## Problem details
Can you edit the lines below so that every "concrete stairs" reads "stone steps", with nothing else changed and the pictures left out of your answer?

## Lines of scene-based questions
— BEGIN —
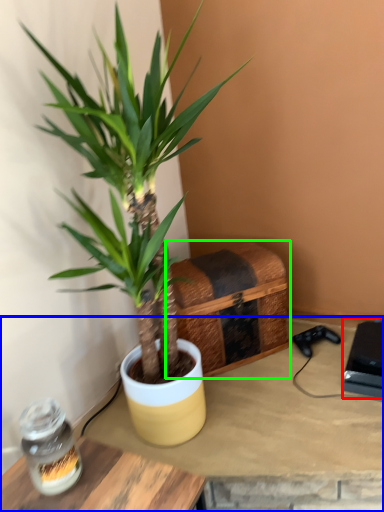
Question: Which is farther away from box (highlighted by a red box)? table (highlighted by a blue box) or crate (highlighted by a green box)?

Choices:
 (A) table
 (B) crate

Answer: (B)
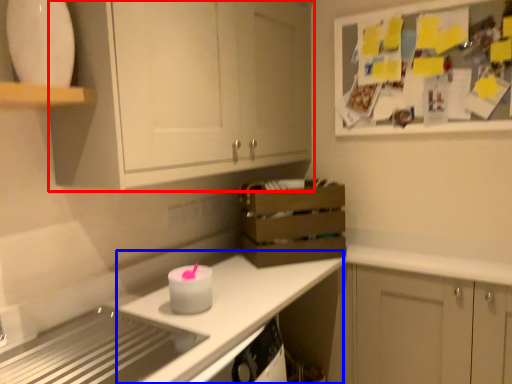
Question: Which of the following is the farthest to the observer, cabinetry (highlighted by a red box) or counter top (highlighted by a blue box)?

Choices:
 (A) cabinetry
 (B) counter top

Answer: (B)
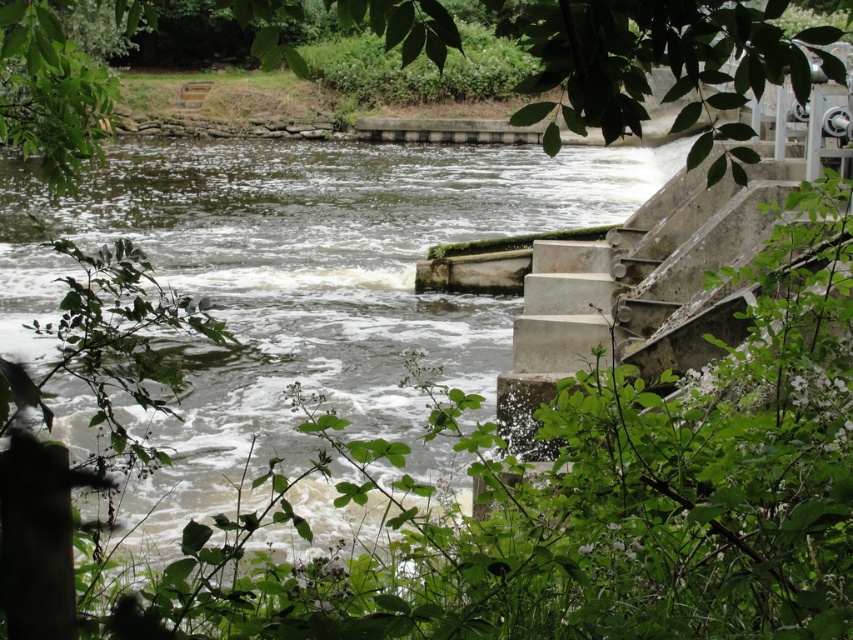
Question: Which is farther from the concrete stairs at right?

Choices:
 (A) green leafy tree at upper left
 (B) green leafy tree at upper center

Answer: (B)

Question: Does dark green concrete river at center appear over concrete stairs at right?

Choices:
 (A) yes
 (B) no

Answer: (A)

Question: Is dark green concrete river at center smaller than green leafy tree at upper left?

Choices:
 (A) no
 (B) yes

Answer: (A)

Question: Does green leafy tree at upper center have a smaller size compared to concrete stairs at right?

Choices:
 (A) no
 (B) yes

Answer: (A)

Question: Which object is positioned farthest from the green leafy tree at upper center?

Choices:
 (A) dark green concrete river at center
 (B) concrete stairs at right

Answer: (B)

Question: Which point is closer to the camera taking this photo?

Choices:
 (A) (730, 202)
 (B) (12, 141)
 (C) (405, 337)
 (D) (548, 10)

Answer: (D)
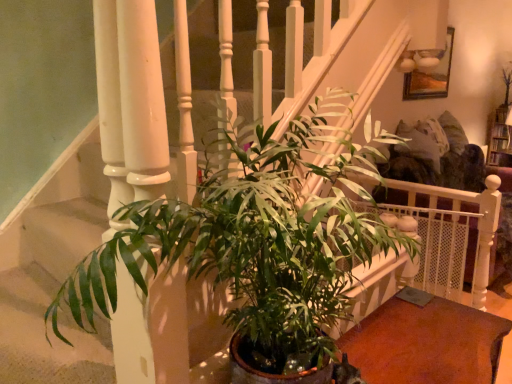
Question: Is smooth brown table at lower right to the left or to the right of green glossy plant at center in the image?

Choices:
 (A) right
 (B) left

Answer: (A)

Question: Is smooth brown table at lower right spatially inside green glossy plant at center, or outside of it?

Choices:
 (A) inside
 (B) outside

Answer: (B)

Question: From a real-world perspective, is smooth brown table at lower right positioned above or below green glossy plant at center?

Choices:
 (A) below
 (B) above

Answer: (A)

Question: Considering the relative positions of green glossy plant at center and smooth brown table at lower right in the image provided, is green glossy plant at center to the left or to the right of smooth brown table at lower right?

Choices:
 (A) right
 (B) left

Answer: (B)

Question: From the image's perspective, is green glossy plant at center above or below smooth brown table at lower right?

Choices:
 (A) above
 (B) below

Answer: (A)

Question: Considering the positions of green glossy plant at center and smooth brown table at lower right in the image, is green glossy plant at center taller or shorter than smooth brown table at lower right?

Choices:
 (A) short
 (B) tall

Answer: (B)

Question: Do you think green glossy plant at center is within smooth brown table at lower right, or outside of it?

Choices:
 (A) outside
 (B) inside

Answer: (A)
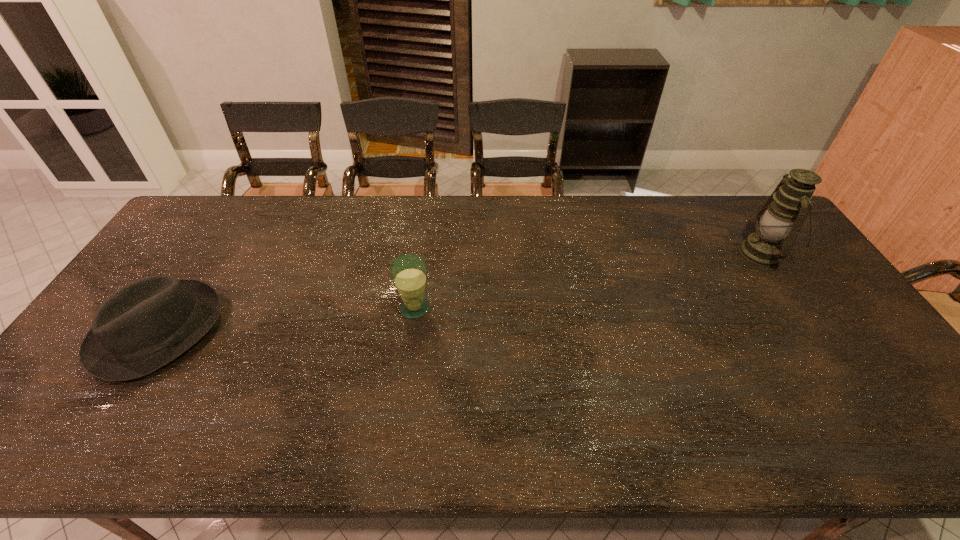
This screenshot has width=960, height=540. I want to click on free space that satisfies the following two spatial constraints: 1. on the back side of the leftmost object; 2. on the right side of the glass, so click(173, 308).

Locate an element on the screen. vacant region that satisfies the following two spatial constraints: 1. on the back side of the rightmost object; 2. on the right side of the second object from right to left is located at coordinates point(422,253).

Where is `vacant space that satisfies the following two spatial constraints: 1. on the back side of the second object from left to right; 2. on the right side of the shortest object`? This screenshot has height=540, width=960. vacant space that satisfies the following two spatial constraints: 1. on the back side of the second object from left to right; 2. on the right side of the shortest object is located at coordinates (173, 308).

You are a GUI agent. You are given a task and a screenshot of the screen. Output one action in this format:
    pyautogui.click(x=<x>, y=<y>)
    Task: Click on the free space that satisfies the following two spatial constraints: 1. on the back side of the oil lamp; 2. on the left side of the second tallest object
    This screenshot has width=960, height=540.
    Given the screenshot: What is the action you would take?
    pyautogui.click(x=422, y=253)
— END —
## Written answer
Question: Which is farther away from box (highlighted by a red box)? table (highlighted by a blue box) or crate (highlighted by a green box)?

Choices:
 (A) table
 (B) crate

Answer: (B)
Question: Which of the following is the farthest to the observer, cabinetry (highlighted by a red box) or counter top (highlighted by a blue box)?

Choices:
 (A) cabinetry
 (B) counter top

Answer: (B)
Question: Which is farther from the stone steps at right?

Choices:
 (A) green leafy tree at upper left
 (B) green leafy tree at upper center

Answer: (B)

Question: Does dark green concrete river at center appear over stone steps at right?

Choices:
 (A) yes
 (B) no

Answer: (A)

Question: Is dark green concrete river at center smaller than green leafy tree at upper left?

Choices:
 (A) no
 (B) yes

Answer: (A)

Question: Does green leafy tree at upper center have a smaller size compared to stone steps at right?

Choices:
 (A) no
 (B) yes

Answer: (A)

Question: Which object is positioned farthest from the green leafy tree at upper center?

Choices:
 (A) dark green concrete river at center
 (B) stone steps at right

Answer: (B)

Question: Which point is closer to the camera taking this photo?

Choices:
 (A) (730, 202)
 (B) (12, 141)
 (C) (405, 337)
 (D) (548, 10)

Answer: (D)
Question: Is smooth brown table at lower right to the left or to the right of green glossy plant at center in the image?

Choices:
 (A) right
 (B) left

Answer: (A)

Question: Is smooth brown table at lower right spatially inside green glossy plant at center, or outside of it?

Choices:
 (A) inside
 (B) outside

Answer: (B)

Question: From a real-world perspective, is smooth brown table at lower right positioned above or below green glossy plant at center?

Choices:
 (A) below
 (B) above

Answer: (A)

Question: Considering the relative positions of green glossy plant at center and smooth brown table at lower right in the image provided, is green glossy plant at center to the left or to the right of smooth brown table at lower right?

Choices:
 (A) right
 (B) left

Answer: (B)

Question: From the image's perspective, is green glossy plant at center above or below smooth brown table at lower right?

Choices:
 (A) above
 (B) below

Answer: (A)

Question: Considering the positions of green glossy plant at center and smooth brown table at lower right in the image, is green glossy plant at center taller or shorter than smooth brown table at lower right?

Choices:
 (A) short
 (B) tall

Answer: (B)

Question: Do you think green glossy plant at center is within smooth brown table at lower right, or outside of it?

Choices:
 (A) outside
 (B) inside

Answer: (A)
This screenshot has width=960, height=540. I want to click on free space that satisfies the following two spatial constraints: 1. on the back side of the leftmost object; 2. on the right side of the glass, so click(173, 308).

Locate an element on the screen. vacant region that satisfies the following two spatial constraints: 1. on the back side of the rightmost object; 2. on the right side of the second object from right to left is located at coordinates point(422,253).

Where is `vacant space that satisfies the following two spatial constraints: 1. on the back side of the second object from left to right; 2. on the right side of the shortest object`? This screenshot has height=540, width=960. vacant space that satisfies the following two spatial constraints: 1. on the back side of the second object from left to right; 2. on the right side of the shortest object is located at coordinates (173, 308).

You are a GUI agent. You are given a task and a screenshot of the screen. Output one action in this format:
    pyautogui.click(x=<x>, y=<y>)
    Task: Click on the free space that satisfies the following two spatial constraints: 1. on the back side of the oil lamp; 2. on the left side of the second tallest object
    This screenshot has width=960, height=540.
    Given the screenshot: What is the action you would take?
    pyautogui.click(x=422, y=253)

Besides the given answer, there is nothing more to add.